■ **GOAL OF THE EXERCISE**: Locate each line in the listing below that contains the string "kern", with case counting, and copy those lines out in full.

■ **RECORDED DATA**:
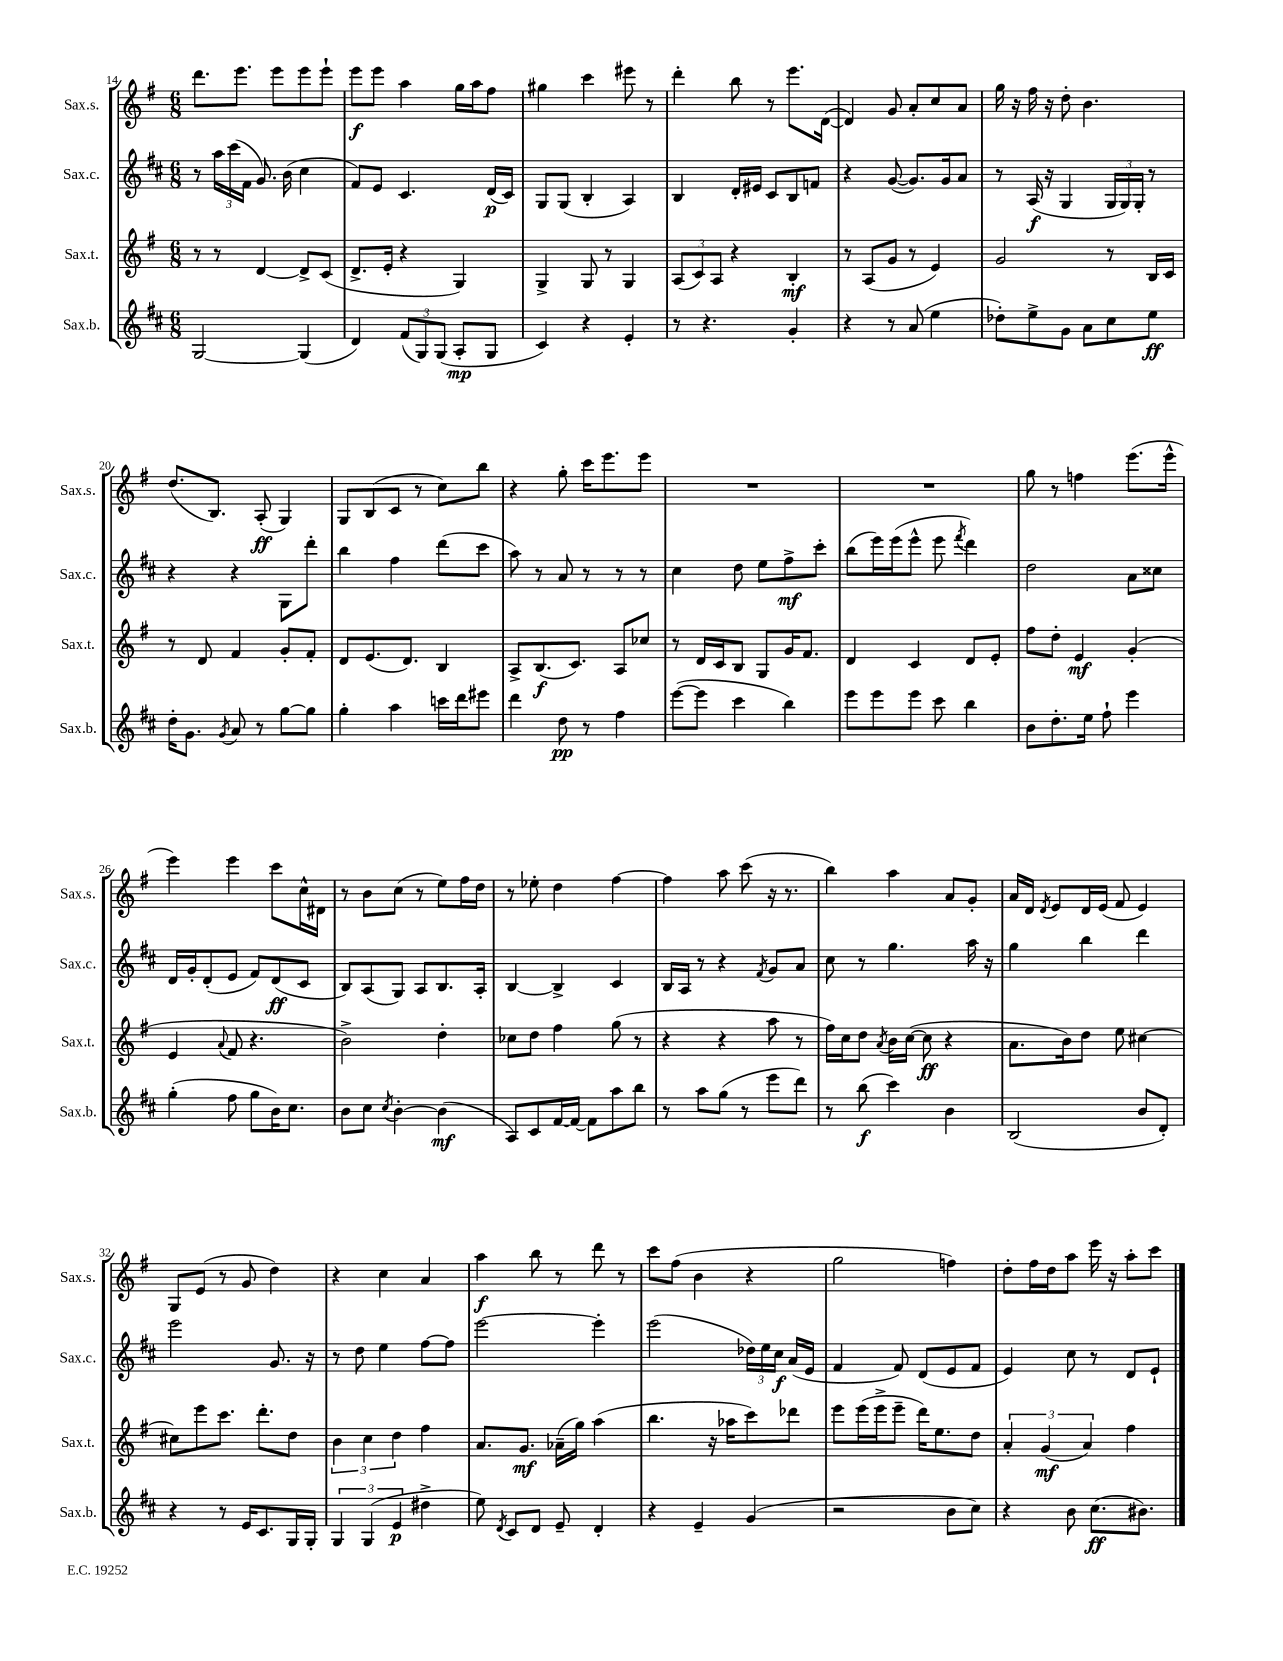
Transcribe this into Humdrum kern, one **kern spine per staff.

**kern	**kern	**kern	**kern
*staff4	*staff3	*staff2	*staff1
*clefG2	*clefG2	*clefG2	*clefG2
*k[f#c#]	*k[f#]	*k[f#c#]	*k[f#]
*M6/8	*M6/8	*M6/8	*M6/8
[2G	8r	8r	8.ddd
.	8r	24aa	.
.	.	(24ccc#	.
.	.	.	8.eee
.	.	24f#	.
.	[4d	8.g)	.
.	.	.	8eee
.	.	(16b	.
(4G]	8d^]	4cc#	8eee
.	(8c	.	8eee`
=	=	=	=
4d)	8.d^	8f#)	8eee
.	.	8e	8eee
.	16e'	.	.
(12f#	4r	4.c#	4aa
12G)	.	.	.
(12G	.	.	.
8A'	4G)	.	16gg
.	.	.	16aa
8G	.	(16d	8ff#
.	.	16c#)	.
=	=	=	=
4c#)	4G^	8G	4gg#
.	.	(8G	.
4r	8G	4B'	4ccc
.	8r	.	.
4e'	4G	4A)	8eee#
.	.	.	8r
=	=	=	=
8r	(12A	4B	4ddd'
.	12c)	.	.
4.r	.	.	.
.	12A	.	.
.	4r	16d'	8bb
.	.	16e#	.
.	.	8c#	8r
4g'	4B'	8B	8.eee
.	.	8f	.
.	.	.	([16d
=	=	=	=
4r	8r	4r	4d])
.	(8A	.	.
8r	8g	([8g	8g
(8a	8r	8.g])	8a'
4ee	4e)	.	8cc
.	.	16g	.
.	.	8a	8a
=	=	=	=
8dd-')	2g	8r	16gg
.	.	.	16r
8ee^	.	(16A	16ff#
.	.	16r	16r
8g	.	4G	8dd'
8a	.	.	4.b
8cc#	8r	24G	.
.	.	24G)	.
.	.	24G'	.
8ee	16B	8r	.
.	16c	.	.
=	=	=	=
16dd'	8r	4r	(8.dd
8.g	.	.	.
.	8d	.	.
.	.	.	8.B)
8qg	.	.	.
8a	4f#	4r	.
8r	.	.	(8A'
[8gg	8g'	8G	4G)
8gg]	8f#'	8ddd'	.
=	=	=	=
4gg'	8d	4bb	8G
.	(8.e	.	(8B
4aa	.	4ff#	8c
.	8.d)	.	.
.	.	.	8r
16ccc	4B	(8ddd	8cc)
16ddd	.	.	.
8eee#	.	8ccc#	8bb
=	=	=	=
4ddd	8A^	8aa)	4r
.	(8.B	8r	.
8dd	.	8a	8gg'
.	8.c)	.	.
8r	.	8r	16ccc
.	.	.	8.eee
4ff#	8A	8r	.
.	8cc-	8r	8eee
=	=	=	=
([8eee	8r	4cc#	2.r
8eee]	16d	.	.
.	16c	.	.
4ccc#	8B	8dd	.
.	8G	8ee	.
4bb)	16g	8ff#^	.
.	8.f#	.	.
.	.	8ccc#'	.
=	=	=	=
8eee	4d	(8bb	2.r
8eee	.	16eee)	.
.	.	(16eee	.
8eee	4c	8eee^^	.
8ccc#	.	8eee	.
.	.	8qfff#	.
4bb	8d	4ddd)	.
.	8e'	.	.
=	=	=	=
8b	8ff#	2dd	8gg
8.dd'	8dd'	.	8r
.	4e	.	4ff
16ee	.	.	.
8ff#`	.	.	.
4eee	(4g'	8a	(8.eee
.	.	8cc##	.
.	.	.	16eee^^
=	=	=	=
(4gg'	4e	16d	4eee)
.	.	16g'	.
.	.	(8d'	.
.	8qqa	.	.
8ff#	8f#	8e	4eee
8gg	4.r	8f#)	.
16b)	.	(8d	8ccc
8.cc#	.	.	.
.	.	8c#	16cc^^
.	.	.	16d#
=	=	=	=
8b	2b^)	8B)	8r
8cc#	.	(8A	8b
8qcc#	.	.	.
[4b'	.	8G)	(8cc
.	.	8A	8r
(4b]	4dd'	8.B	8ee)
.	.	.	16ff#
.	.	16A'	16dd
=	=	=	=
8A)	8cc-	[4B	8r
8c#	8dd	.	8ee-'
[16f#	4ff#	4B^]	4dd
16f#_	.	.	.
8f#]	.	.	.
8aa	(8gg	4c#	[4ff#
8bb	8r	.	.
=	=	=	=
8r	4r	16B	4ff#]
.	.	16A	.
8aa	.	8r	.
(8gg	4r	4r	8aa
8r	.	.	(8ccc
.	.	8qf#	.
8eee	8aa	8g	16r
.	.	.	8.r
8ddd)	8r	8a	.
=	=	=	=
8r	16ff#)	8cc#	4bb)
.	16cc	.	.
(8bb	8dd	8r	.
.	8qa	.	.
4ccc#)	16b	4.gg	4aa
.	([16cc	.	.
.	8cc]	.	.
4b	4r	.	8a
.	.	16aa	8g'
.	.	16r	.
=	=	=	=
(2B	8.a	4gg	16a
.	.	.	16d
.	.	.	8qd
.	.	.	8e
.	16b)	.	.
.	8dd	4bb	16d
.	.	.	(16e
.	8ee	.	8f#
8b	[4cc#	4ddd	4e)
8d')	.	.	.
=	=	=	=
4r	8cc#]	2eee	8G
.	8eee	.	(8e
8r	8.ccc	.	8r
16e	.	.	8g
8.c#	8.ddd'	.	.
.	.	8.g	4dd)
16G	8dd	.	.
16G'	.	16r	.
=	=	=	=
6G	6b	8r	4r
.	.	8dd	.
(6G	6cc	.	.
.	.	4ee	4cc
6e	6dd	.	.
4dd#^	4ff#	[8ff#	4a
.	.	8ff#]	.
=	=	=	=
8ee)	8.a	[2eee	4aa
8qd	.	.	.
8c#	.	.	.
.	8.g	.	.
8d	.	.	8bb
8e~	(16a-~	.	8r
.	16gg)	.	.
4d'	(4aa	4eee']	8ddd
.	.	.	8r
=	=	=	=
4r	4.bb	(2eee	8ccc
.	.	.	(8ff#
4e~	.	.	4b
.	16r	.	.
.	16aa-	.	.
(4g	8ccc)	24dd-)	4r
.	.	24ee	.
.	.	24cc#	.
.	8ddd-	(16a	.
.	.	16e	.
=	=	=	=
2r	8eee	4f#	2gg
.	(16eee	.	.
.	16eee^	.	.
.	8eee~	8f#)	.
.	16ddd)	(8d	.
.	8.ee	.	.
8b	.	8e	4ff)
8cc#)	8dd	8f#	.
=	=	=	=
4r	6a'	4e)	8dd'
.	.	.	16ff#
.	(6g	.	.
.	.	.	16dd
8b	.	8cc#	8aa
.	6a)	.	.
(8.cc#	.	8r	16eee
.	.	.	16r
.	4ff#	8d	8aa'
8.b#)	.	.	.
.	.	8e`	8ccc
==	==	==	==
*-	*-	*-	*-
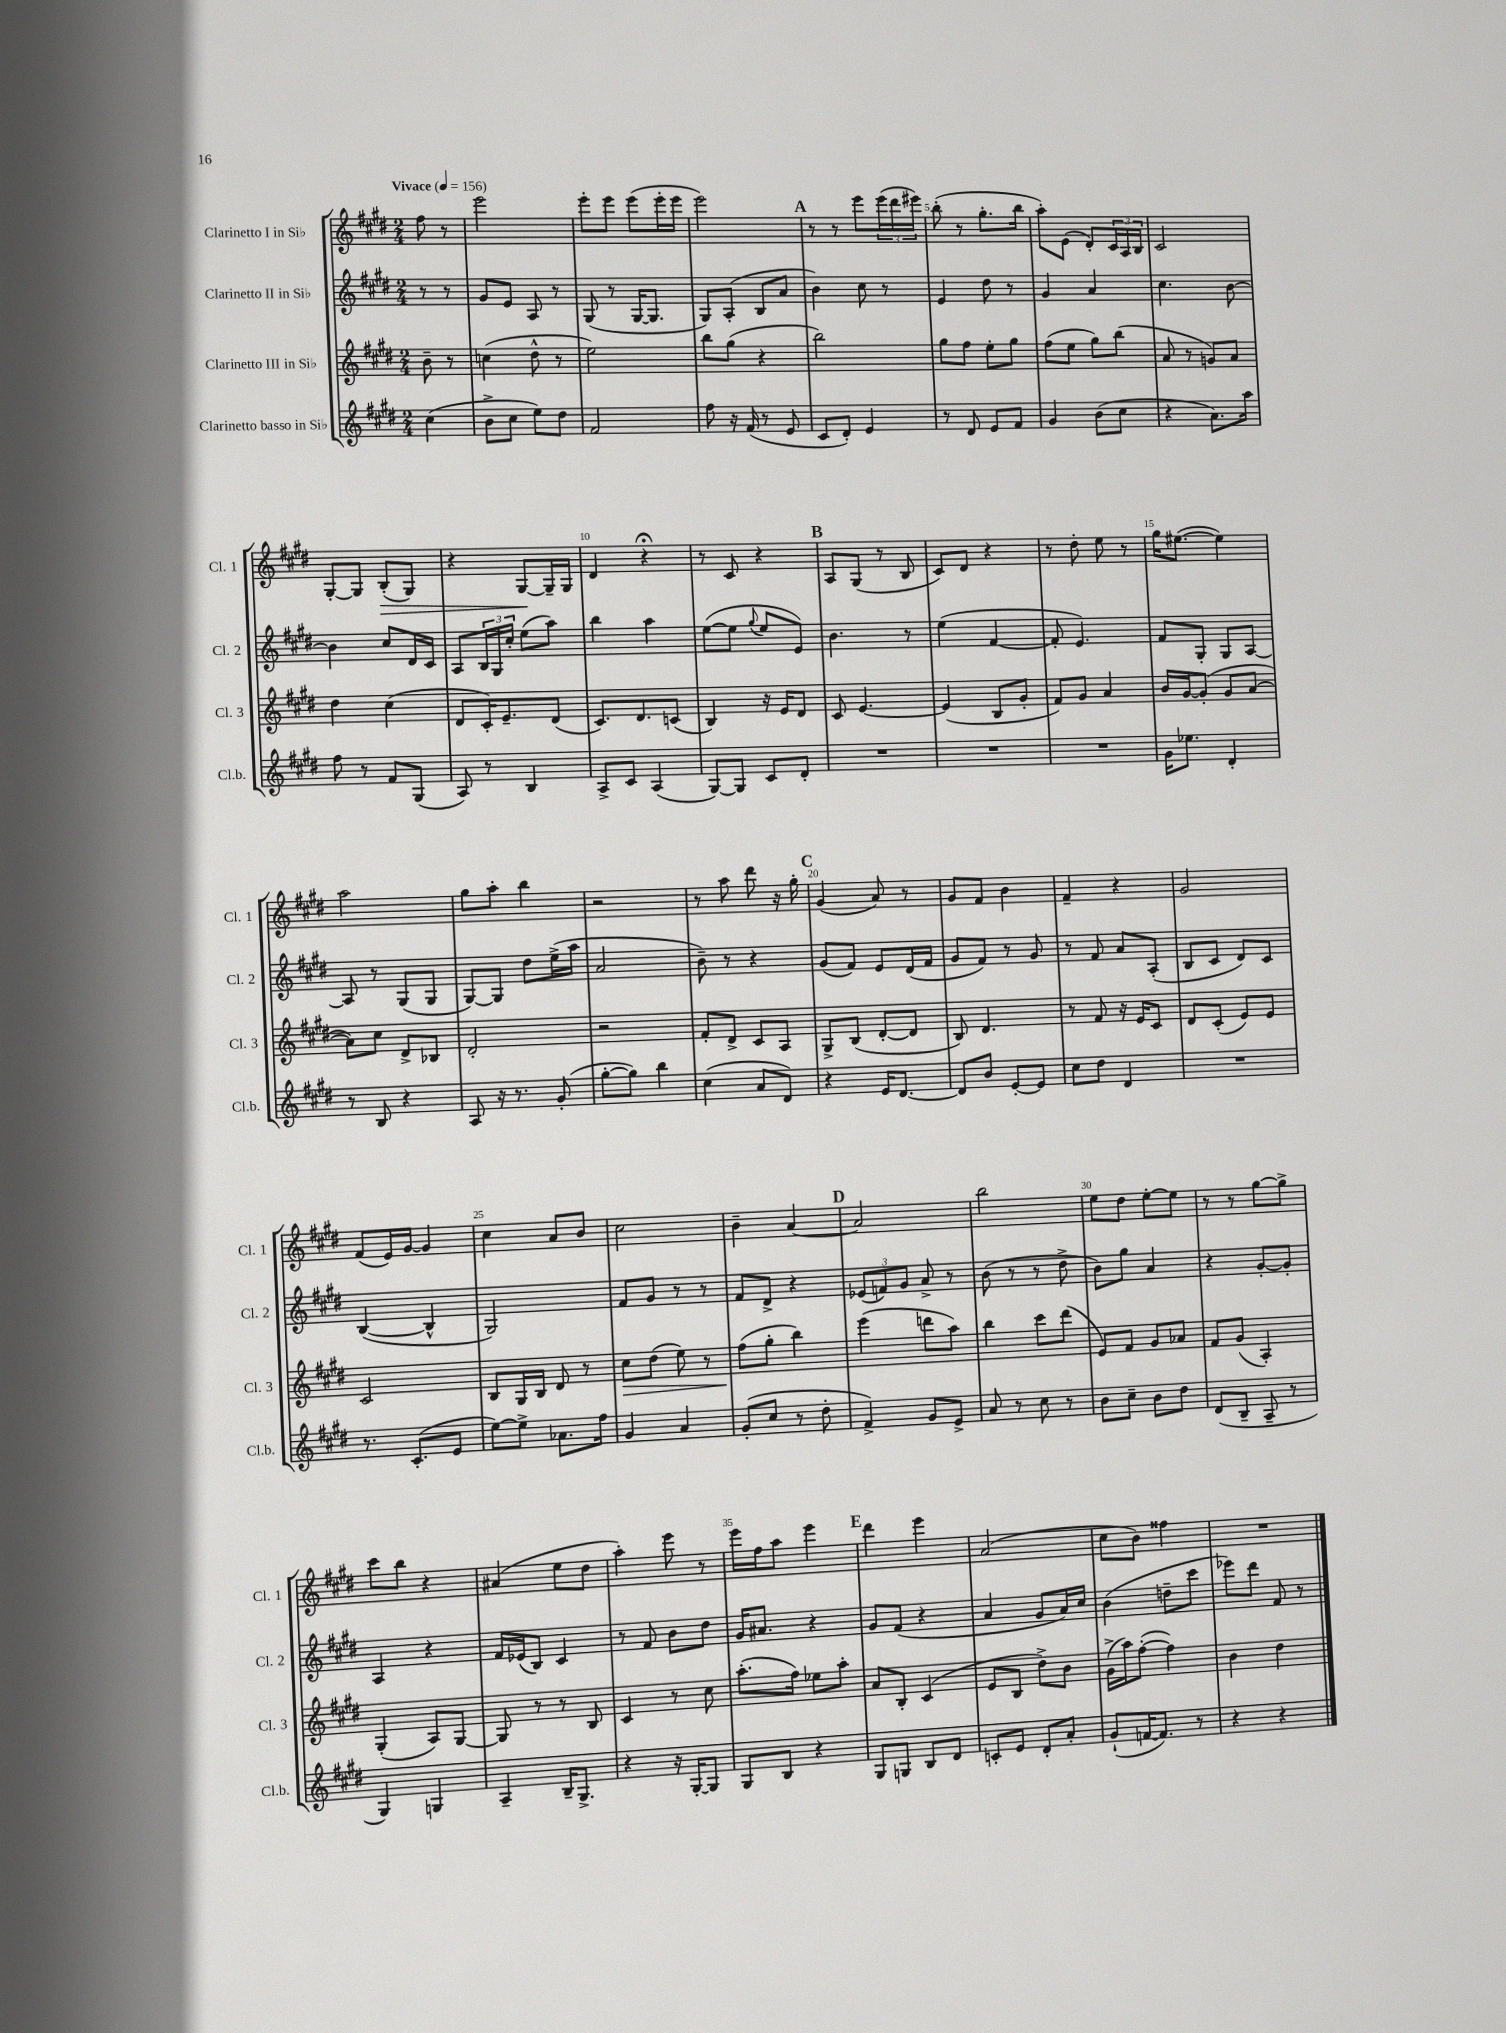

■ **FINISHED EXERCISE**:
Transcribe this into Humdrum kern, one **kern spine per staff.
**kern	**kern	**kern	**kern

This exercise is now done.